***** Data section

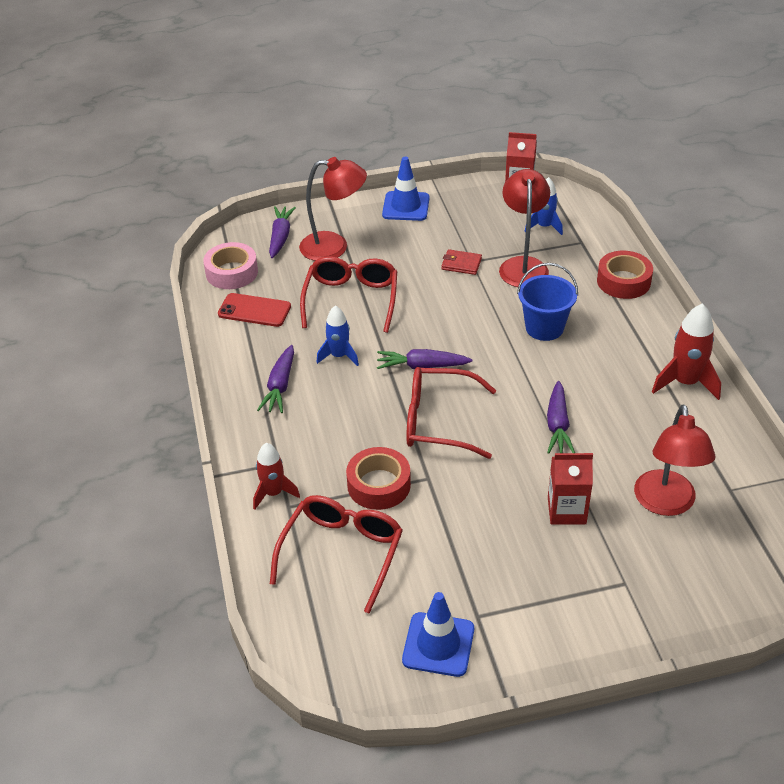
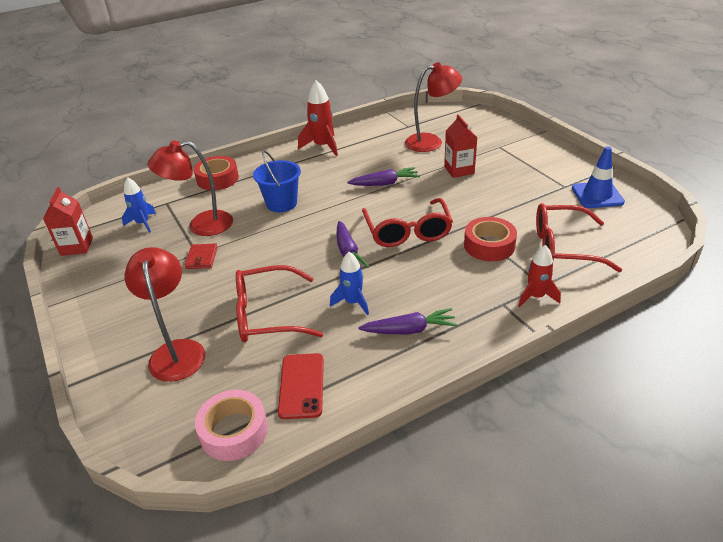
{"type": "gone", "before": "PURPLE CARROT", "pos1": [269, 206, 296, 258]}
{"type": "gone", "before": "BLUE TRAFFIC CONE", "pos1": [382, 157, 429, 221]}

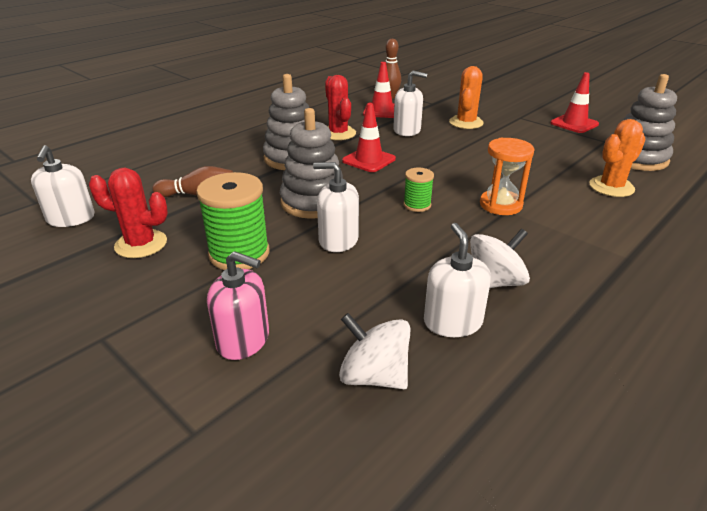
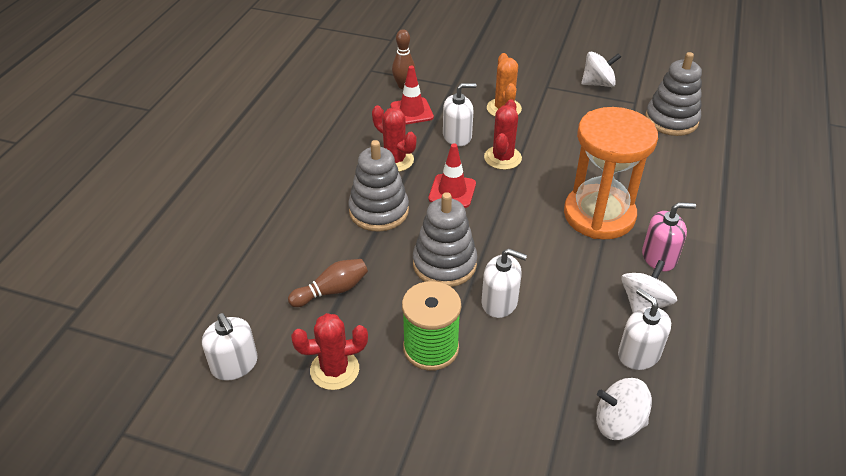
{"type": "shifted", "before": "PINK SOAP DISPENSER", "pos1": [207, 251, 269, 360], "pos2": [642, 202, 696, 271]}
{"type": "rotated", "before": "WHITE SOAP DISPENSER", "pos1": [313, 162, 359, 252], "pos2": [482, 248, 527, 318], "turn": -150}
{"type": "gone", "before": "GREEN SPOOL", "pos1": [403, 168, 434, 212]}
{"type": "scaled", "before": "ORANGE HOURGLASS", "pos1": [480, 138, 534, 215], "pos2": [564, 107, 658, 239], "scale": 1.87}
{"type": "swapped", "before": "RED TRAFFIC CONE", "after": "WHITE SPINNING TOP", "pos1": [550, 72, 599, 133], "pos2": [581, 52, 621, 87]}
{"type": "gone", "before": "ORANGE CACTUS", "pos1": [589, 119, 646, 197]}
{"type": "new", "after": "RED CACTUS", "pos2": [484, 99, 522, 170]}

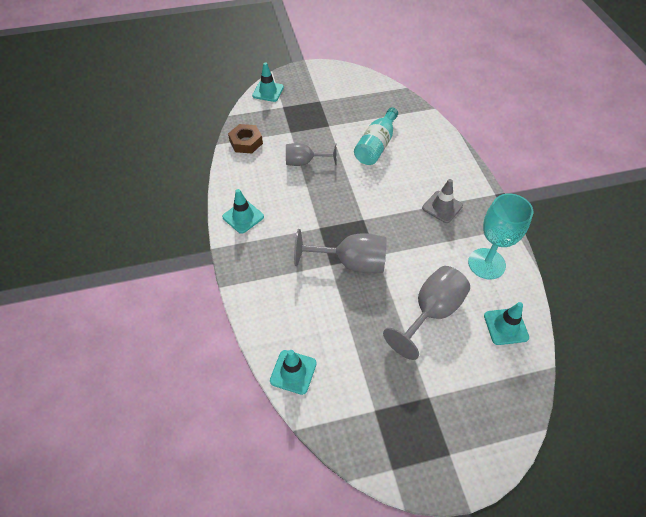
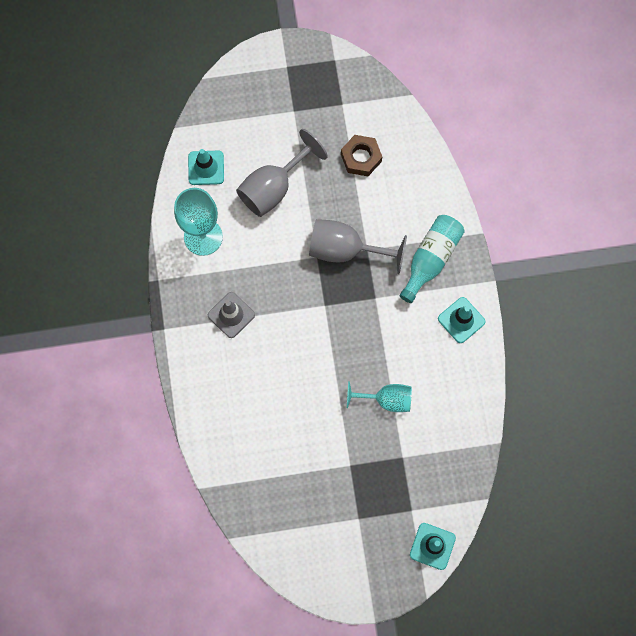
{"type": "shifted", "before": "BROWN NUT", "pos1": [228, 124, 263, 153], "pos2": [341, 135, 382, 176]}
{"type": "gone", "before": "TURQUOISE TRAFFIC CONE", "pos1": [270, 350, 317, 395]}
{"type": "repainted", "before": "GREY GOBLET", "after": "TURQUOISE GOBLET", "pos1": [286, 143, 337, 166], "pos2": [347, 381, 412, 412]}
{"type": "shifted", "before": "TURQUOISE BOTTLE", "pos1": [354, 107, 398, 165], "pos2": [400, 215, 465, 303]}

**********

Exercise:
Would you transcribe the listing above line by line, exactly, leaving every picture out?

Solution for this exercise:
{"type": "gone", "before": "PURPLE CARROT", "pos1": [269, 206, 296, 258]}
{"type": "gone", "before": "BLUE TRAFFIC CONE", "pos1": [382, 157, 429, 221]}

{"type": "shifted", "before": "PINK SOAP DISPENSER", "pos1": [207, 251, 269, 360], "pos2": [642, 202, 696, 271]}
{"type": "rotated", "before": "WHITE SOAP DISPENSER", "pos1": [313, 162, 359, 252], "pos2": [482, 248, 527, 318], "turn": -150}
{"type": "gone", "before": "GREEN SPOOL", "pos1": [403, 168, 434, 212]}
{"type": "scaled", "before": "ORANGE HOURGLASS", "pos1": [480, 138, 534, 215], "pos2": [564, 107, 658, 239], "scale": 1.87}
{"type": "swapped", "before": "RED TRAFFIC CONE", "after": "WHITE SPINNING TOP", "pos1": [550, 72, 599, 133], "pos2": [581, 52, 621, 87]}
{"type": "gone", "before": "ORANGE CACTUS", "pos1": [589, 119, 646, 197]}
{"type": "new", "after": "RED CACTUS", "pos2": [484, 99, 522, 170]}

{"type": "shifted", "before": "BROWN NUT", "pos1": [228, 124, 263, 153], "pos2": [341, 135, 382, 176]}
{"type": "gone", "before": "TURQUOISE TRAFFIC CONE", "pos1": [270, 350, 317, 395]}
{"type": "repainted", "before": "GREY GOBLET", "after": "TURQUOISE GOBLET", "pos1": [286, 143, 337, 166], "pos2": [347, 381, 412, 412]}
{"type": "shifted", "before": "TURQUOISE BOTTLE", "pos1": [354, 107, 398, 165], "pos2": [400, 215, 465, 303]}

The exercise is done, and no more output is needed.